◆ **Work to complete**:
Please retype the data below from its first line through the line containing "referenced [115, 933]", including both of those lines.

◆ **Data for locating visible targets**:
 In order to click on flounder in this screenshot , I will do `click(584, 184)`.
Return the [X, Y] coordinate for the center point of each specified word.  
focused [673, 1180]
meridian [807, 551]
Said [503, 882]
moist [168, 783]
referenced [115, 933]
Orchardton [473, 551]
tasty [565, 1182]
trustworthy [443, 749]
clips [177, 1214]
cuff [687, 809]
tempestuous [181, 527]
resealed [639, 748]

◆ **The response**:
 In order to click on flounder in this screenshot , I will do `click(584, 184)`.
Return the [X, Y] coordinate for the center point of each specified word.  
focused [673, 1180]
meridian [807, 551]
Said [503, 882]
moist [168, 783]
referenced [115, 933]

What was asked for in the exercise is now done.